[Saved data entries]
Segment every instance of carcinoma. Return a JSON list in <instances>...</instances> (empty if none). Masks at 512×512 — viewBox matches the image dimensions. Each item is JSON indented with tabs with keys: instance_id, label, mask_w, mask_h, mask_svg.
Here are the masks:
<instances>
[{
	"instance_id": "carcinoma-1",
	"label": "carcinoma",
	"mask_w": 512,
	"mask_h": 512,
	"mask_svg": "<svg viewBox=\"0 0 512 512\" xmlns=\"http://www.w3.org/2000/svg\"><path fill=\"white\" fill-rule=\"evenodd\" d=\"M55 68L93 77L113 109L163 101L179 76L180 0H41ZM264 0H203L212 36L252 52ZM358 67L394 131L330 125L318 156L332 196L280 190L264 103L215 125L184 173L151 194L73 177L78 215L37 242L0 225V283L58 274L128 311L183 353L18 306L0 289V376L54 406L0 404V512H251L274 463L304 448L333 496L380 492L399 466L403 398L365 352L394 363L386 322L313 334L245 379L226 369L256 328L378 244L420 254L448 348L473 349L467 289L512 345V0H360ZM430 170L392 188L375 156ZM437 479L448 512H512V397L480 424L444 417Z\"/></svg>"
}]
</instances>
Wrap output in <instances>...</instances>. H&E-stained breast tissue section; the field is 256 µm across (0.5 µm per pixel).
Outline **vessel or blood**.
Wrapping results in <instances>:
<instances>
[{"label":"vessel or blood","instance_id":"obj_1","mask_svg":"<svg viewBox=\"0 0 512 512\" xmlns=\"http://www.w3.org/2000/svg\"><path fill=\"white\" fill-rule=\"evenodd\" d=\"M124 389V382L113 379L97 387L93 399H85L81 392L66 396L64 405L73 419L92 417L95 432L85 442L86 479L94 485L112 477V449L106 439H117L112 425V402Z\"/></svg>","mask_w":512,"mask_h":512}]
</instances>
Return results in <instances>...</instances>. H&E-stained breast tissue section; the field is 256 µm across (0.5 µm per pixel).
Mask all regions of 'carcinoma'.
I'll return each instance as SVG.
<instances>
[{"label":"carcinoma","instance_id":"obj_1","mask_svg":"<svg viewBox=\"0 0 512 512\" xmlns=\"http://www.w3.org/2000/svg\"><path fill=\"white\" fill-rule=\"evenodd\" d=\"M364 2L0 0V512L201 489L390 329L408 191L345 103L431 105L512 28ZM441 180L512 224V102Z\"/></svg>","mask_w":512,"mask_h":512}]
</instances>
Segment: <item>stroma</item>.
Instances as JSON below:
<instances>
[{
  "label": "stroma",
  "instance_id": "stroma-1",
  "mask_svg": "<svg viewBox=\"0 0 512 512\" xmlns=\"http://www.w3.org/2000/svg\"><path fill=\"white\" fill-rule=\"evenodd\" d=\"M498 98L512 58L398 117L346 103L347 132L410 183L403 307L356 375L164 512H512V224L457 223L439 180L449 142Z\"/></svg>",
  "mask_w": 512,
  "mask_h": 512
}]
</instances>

__Written exercise__
From the data above, show each line that contains "across".

__Completed exercise__
Wrap output in <instances>...</instances>. H&E-stained breast tissue section; the field is 256 µm across (0.5 µm per pixel).
Return results in <instances>...</instances>. H&E-stained breast tissue section; the field is 256 µm across (0.5 µm per pixel).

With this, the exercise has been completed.